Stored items
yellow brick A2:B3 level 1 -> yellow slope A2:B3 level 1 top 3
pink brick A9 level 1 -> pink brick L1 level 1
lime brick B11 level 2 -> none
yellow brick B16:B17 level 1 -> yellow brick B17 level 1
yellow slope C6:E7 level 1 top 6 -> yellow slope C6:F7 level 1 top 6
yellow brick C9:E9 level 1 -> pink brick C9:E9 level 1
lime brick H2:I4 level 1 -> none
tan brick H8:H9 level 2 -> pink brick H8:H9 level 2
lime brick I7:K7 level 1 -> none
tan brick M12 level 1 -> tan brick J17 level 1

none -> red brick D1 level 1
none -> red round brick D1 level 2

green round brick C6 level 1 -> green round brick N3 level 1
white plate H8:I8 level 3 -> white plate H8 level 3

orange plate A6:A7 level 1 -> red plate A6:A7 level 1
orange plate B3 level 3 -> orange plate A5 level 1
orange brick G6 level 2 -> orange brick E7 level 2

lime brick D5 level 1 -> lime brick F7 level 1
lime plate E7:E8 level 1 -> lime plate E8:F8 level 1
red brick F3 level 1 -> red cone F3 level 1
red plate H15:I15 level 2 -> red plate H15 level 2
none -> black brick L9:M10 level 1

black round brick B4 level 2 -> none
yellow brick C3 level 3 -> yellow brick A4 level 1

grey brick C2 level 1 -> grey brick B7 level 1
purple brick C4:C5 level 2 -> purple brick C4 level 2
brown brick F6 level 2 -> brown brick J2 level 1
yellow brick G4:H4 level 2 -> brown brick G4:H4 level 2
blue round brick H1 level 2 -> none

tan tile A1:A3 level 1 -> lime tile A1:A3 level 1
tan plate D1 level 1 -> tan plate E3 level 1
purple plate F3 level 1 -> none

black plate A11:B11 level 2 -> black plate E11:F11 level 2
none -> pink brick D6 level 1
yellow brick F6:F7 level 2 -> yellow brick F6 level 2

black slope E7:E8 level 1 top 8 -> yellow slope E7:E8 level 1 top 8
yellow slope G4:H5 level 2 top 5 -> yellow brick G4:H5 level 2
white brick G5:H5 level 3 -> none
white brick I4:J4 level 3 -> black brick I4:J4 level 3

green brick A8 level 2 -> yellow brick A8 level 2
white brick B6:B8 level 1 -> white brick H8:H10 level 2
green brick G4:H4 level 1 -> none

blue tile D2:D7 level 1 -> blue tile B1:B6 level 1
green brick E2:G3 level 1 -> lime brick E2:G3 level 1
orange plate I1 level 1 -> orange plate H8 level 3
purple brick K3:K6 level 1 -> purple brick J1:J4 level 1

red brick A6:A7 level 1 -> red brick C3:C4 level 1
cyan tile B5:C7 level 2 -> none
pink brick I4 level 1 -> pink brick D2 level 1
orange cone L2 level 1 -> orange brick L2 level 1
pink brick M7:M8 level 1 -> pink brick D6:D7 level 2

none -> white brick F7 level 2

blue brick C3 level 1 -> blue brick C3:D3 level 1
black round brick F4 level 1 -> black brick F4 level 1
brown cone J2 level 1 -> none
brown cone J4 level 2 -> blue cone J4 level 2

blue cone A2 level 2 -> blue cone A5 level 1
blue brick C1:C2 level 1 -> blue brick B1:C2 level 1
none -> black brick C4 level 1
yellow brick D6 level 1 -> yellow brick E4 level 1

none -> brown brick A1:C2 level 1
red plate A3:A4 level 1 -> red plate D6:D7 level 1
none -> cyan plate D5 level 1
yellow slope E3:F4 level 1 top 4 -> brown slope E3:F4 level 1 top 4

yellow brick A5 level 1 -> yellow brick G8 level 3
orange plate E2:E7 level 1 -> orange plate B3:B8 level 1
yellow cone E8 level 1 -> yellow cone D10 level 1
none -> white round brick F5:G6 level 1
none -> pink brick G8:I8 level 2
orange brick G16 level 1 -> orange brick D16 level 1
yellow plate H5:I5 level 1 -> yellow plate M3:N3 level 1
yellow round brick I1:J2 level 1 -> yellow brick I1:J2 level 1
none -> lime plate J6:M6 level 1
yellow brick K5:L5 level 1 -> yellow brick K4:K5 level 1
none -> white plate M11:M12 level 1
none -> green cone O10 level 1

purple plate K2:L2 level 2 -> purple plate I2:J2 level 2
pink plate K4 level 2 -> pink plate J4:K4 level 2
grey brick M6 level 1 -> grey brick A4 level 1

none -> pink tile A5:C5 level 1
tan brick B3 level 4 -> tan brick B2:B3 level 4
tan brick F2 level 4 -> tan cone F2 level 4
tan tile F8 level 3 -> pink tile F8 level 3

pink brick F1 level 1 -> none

Problem statement |
Find the line with "brown brick F6" in the entries above. Retype it and each line after it, exactly, through the line with "black plate A11:B11", and stop there.

Result |
brown brick F6 level 2 -> brown brick J2 level 1
yellow brick G4:H4 level 2 -> brown brick G4:H4 level 2
blue round brick H1 level 2 -> none

tan tile A1:A3 level 1 -> lime tile A1:A3 level 1
tan plate D1 level 1 -> tan plate E3 level 1
purple plate F3 level 1 -> none

black plate A11:B11 level 2 -> black plate E11:F11 level 2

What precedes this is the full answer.